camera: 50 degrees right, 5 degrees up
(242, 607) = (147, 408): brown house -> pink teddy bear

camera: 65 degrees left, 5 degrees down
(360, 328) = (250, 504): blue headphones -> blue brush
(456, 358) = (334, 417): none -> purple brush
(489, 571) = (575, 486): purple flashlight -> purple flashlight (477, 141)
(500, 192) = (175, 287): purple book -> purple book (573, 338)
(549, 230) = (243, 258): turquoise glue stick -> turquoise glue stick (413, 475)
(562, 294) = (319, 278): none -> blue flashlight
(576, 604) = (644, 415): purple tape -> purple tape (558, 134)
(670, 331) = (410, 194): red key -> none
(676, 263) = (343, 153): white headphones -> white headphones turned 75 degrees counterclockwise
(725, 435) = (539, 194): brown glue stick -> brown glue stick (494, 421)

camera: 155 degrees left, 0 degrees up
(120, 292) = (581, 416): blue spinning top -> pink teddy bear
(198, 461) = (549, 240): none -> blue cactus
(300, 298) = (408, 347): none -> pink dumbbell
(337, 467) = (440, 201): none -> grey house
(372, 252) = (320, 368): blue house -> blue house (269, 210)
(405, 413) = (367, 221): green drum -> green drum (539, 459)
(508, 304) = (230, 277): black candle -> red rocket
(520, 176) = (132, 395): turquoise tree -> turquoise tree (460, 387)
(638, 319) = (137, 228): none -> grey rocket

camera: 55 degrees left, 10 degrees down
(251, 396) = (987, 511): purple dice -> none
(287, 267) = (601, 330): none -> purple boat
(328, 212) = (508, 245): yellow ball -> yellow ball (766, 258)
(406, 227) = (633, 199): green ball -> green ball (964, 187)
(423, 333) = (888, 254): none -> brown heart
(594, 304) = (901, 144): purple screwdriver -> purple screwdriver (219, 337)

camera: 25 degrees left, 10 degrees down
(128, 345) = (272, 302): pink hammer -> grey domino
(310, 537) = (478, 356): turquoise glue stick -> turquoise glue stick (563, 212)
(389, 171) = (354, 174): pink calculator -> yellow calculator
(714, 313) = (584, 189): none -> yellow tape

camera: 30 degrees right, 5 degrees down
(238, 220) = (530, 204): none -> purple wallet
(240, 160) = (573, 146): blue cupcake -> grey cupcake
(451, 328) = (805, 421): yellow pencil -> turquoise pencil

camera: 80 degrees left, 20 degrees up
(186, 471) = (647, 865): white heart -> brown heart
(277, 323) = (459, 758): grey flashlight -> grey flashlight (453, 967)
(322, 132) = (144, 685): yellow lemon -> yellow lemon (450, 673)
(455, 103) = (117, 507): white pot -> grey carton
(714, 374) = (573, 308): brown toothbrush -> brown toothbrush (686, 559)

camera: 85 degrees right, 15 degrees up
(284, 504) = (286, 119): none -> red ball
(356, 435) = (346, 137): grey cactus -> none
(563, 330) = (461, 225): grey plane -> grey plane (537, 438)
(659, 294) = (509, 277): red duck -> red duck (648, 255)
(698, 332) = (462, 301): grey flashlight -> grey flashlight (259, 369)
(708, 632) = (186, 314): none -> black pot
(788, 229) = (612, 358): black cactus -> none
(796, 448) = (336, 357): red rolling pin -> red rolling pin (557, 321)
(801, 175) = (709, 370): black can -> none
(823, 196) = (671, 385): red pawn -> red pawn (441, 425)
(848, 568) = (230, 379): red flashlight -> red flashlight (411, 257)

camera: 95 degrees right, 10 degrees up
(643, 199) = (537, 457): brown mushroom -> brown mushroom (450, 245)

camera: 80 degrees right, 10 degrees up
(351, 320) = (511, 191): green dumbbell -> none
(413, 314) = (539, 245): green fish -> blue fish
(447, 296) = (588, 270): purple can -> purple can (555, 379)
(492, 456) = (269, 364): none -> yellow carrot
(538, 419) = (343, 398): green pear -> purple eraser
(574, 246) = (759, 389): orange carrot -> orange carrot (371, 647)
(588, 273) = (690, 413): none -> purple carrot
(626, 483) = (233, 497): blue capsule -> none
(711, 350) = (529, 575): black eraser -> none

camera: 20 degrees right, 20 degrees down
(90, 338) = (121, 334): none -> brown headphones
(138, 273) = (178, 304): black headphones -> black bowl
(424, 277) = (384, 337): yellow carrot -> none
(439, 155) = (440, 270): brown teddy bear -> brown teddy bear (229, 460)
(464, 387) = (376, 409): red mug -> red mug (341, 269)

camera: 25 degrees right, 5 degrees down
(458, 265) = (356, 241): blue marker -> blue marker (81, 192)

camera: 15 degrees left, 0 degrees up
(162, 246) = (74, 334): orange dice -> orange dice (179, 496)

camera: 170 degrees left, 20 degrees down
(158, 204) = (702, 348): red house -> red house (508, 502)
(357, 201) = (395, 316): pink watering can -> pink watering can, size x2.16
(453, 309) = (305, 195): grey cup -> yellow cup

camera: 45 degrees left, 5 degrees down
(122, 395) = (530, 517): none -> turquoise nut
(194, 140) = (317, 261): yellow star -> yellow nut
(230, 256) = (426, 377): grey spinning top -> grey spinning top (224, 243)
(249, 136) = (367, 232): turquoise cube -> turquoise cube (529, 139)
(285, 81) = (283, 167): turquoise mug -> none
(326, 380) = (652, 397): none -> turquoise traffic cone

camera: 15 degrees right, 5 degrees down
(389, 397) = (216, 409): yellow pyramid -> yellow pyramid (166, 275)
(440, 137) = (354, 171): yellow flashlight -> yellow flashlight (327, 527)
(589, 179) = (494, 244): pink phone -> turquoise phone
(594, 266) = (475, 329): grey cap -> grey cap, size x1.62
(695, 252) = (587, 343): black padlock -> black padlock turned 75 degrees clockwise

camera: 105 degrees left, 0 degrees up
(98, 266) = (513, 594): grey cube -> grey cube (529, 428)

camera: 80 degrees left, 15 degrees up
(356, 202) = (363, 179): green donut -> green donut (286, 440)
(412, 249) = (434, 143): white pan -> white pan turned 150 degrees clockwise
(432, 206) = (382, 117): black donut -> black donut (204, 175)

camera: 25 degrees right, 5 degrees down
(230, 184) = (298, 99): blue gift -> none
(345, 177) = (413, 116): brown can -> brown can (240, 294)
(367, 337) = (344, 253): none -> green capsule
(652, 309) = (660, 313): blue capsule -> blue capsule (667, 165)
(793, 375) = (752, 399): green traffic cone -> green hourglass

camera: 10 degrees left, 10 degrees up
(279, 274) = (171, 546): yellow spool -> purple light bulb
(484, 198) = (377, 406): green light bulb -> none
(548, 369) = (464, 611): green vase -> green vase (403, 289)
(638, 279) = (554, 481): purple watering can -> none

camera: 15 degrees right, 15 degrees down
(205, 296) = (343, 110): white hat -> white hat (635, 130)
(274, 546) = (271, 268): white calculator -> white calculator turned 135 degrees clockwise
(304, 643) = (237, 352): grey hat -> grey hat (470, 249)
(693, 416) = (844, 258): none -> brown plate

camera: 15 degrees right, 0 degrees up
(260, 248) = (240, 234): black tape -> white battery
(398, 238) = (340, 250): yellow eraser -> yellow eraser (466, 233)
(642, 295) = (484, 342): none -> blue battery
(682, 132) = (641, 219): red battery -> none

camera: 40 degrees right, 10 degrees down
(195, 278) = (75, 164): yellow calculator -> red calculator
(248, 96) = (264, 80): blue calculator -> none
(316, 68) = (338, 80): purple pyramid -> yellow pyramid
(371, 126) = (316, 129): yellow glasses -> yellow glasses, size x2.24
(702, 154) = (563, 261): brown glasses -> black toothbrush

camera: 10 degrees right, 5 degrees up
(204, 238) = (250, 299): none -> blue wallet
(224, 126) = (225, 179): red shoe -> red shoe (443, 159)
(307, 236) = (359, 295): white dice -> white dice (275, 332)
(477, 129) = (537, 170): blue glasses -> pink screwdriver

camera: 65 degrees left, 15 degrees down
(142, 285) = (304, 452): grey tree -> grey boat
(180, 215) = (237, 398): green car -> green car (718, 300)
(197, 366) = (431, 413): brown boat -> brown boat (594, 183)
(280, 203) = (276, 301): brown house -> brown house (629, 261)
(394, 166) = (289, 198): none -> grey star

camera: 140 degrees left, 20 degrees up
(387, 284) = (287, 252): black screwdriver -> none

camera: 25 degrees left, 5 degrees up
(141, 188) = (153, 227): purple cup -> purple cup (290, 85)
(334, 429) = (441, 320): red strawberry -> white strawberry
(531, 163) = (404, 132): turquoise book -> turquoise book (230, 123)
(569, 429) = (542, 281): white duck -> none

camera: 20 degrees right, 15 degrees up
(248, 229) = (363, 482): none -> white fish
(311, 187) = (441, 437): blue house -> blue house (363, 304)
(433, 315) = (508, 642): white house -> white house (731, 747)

* _Exercise directions_
Report the number of lines in the records that include the string "eraser", and write no other words.

* _Answer_
3